Problem to work on:
Return the records word for word. Any pictures in them are not part of the copy.

(Source records)
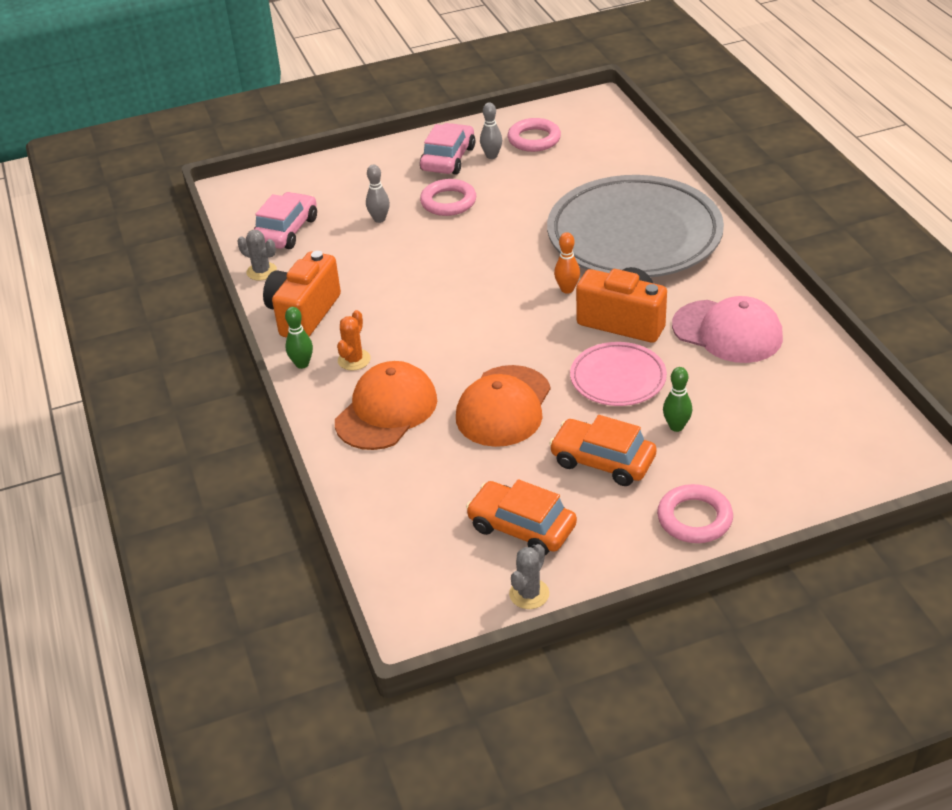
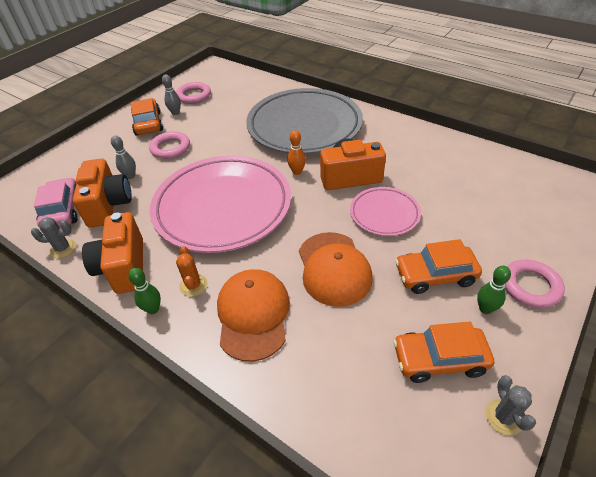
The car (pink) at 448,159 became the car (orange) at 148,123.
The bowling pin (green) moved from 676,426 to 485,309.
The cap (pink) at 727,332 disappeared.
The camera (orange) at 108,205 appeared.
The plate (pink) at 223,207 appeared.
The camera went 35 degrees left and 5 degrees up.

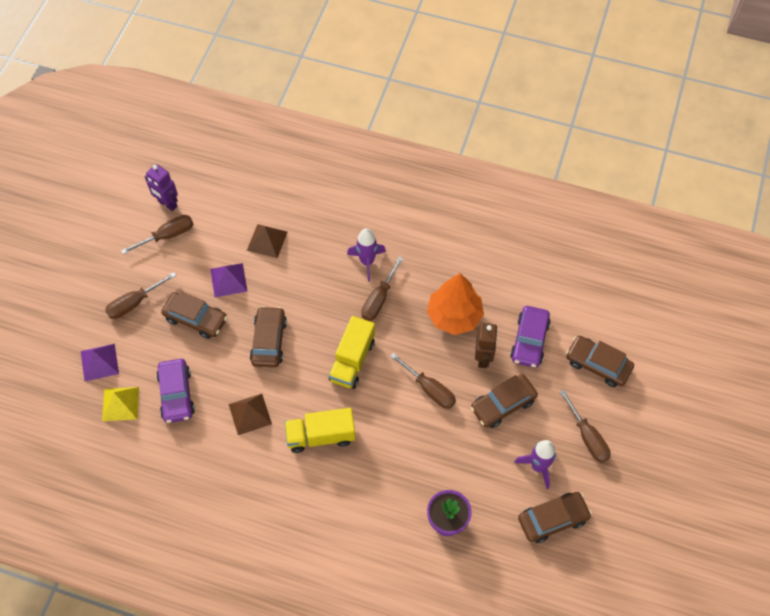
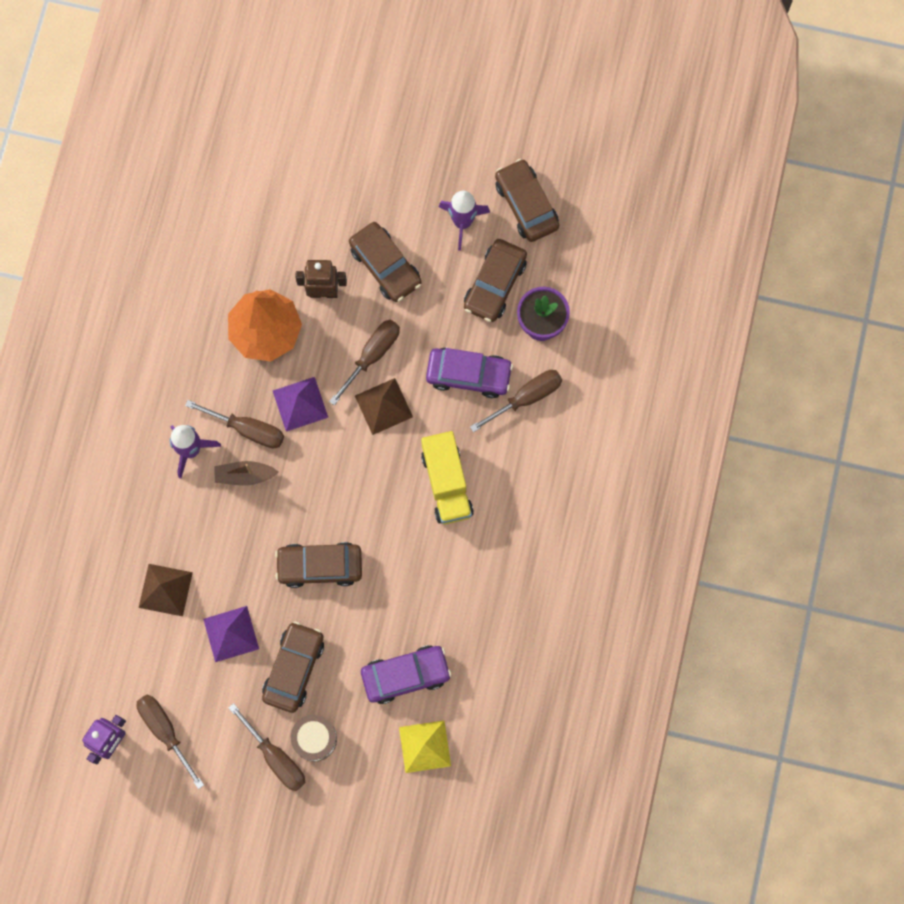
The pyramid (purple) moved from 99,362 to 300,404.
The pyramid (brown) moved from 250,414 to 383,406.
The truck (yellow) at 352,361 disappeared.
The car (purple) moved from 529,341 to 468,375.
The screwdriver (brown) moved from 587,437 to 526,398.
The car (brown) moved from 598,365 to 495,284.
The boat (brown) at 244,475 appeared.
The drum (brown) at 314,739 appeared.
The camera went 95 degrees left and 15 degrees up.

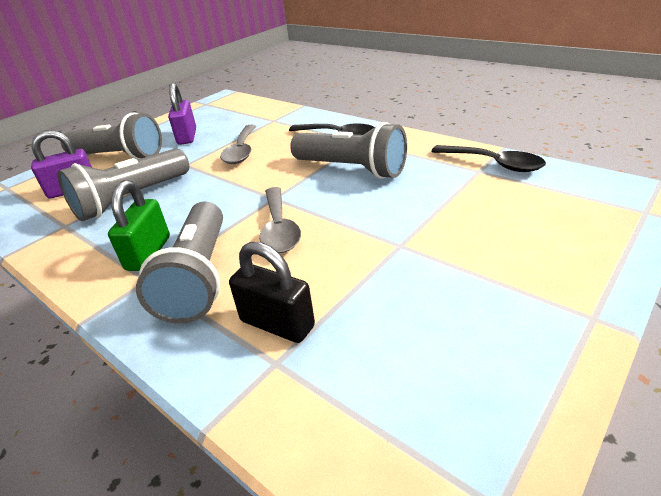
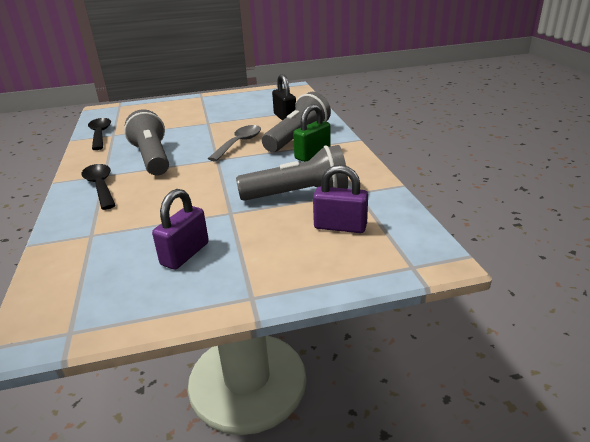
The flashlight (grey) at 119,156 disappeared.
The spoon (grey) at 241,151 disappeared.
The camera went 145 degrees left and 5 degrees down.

Answer:
The car (pink) at 448,159 became the car (orange) at 148,123.
The bowling pin (green) moved from 676,426 to 485,309.
The cap (pink) at 727,332 disappeared.
The camera (orange) at 108,205 appeared.
The plate (pink) at 223,207 appeared.
The camera went 35 degrees left and 5 degrees up.

The pyramid (purple) moved from 99,362 to 300,404.
The pyramid (brown) moved from 250,414 to 383,406.
The truck (yellow) at 352,361 disappeared.
The car (purple) moved from 529,341 to 468,375.
The screwdriver (brown) moved from 587,437 to 526,398.
The car (brown) moved from 598,365 to 495,284.
The boat (brown) at 244,475 appeared.
The drum (brown) at 314,739 appeared.
The camera went 95 degrees left and 15 degrees up.

The flashlight (grey) at 119,156 disappeared.
The spoon (grey) at 241,151 disappeared.
The camera went 145 degrees left and 5 degrees down.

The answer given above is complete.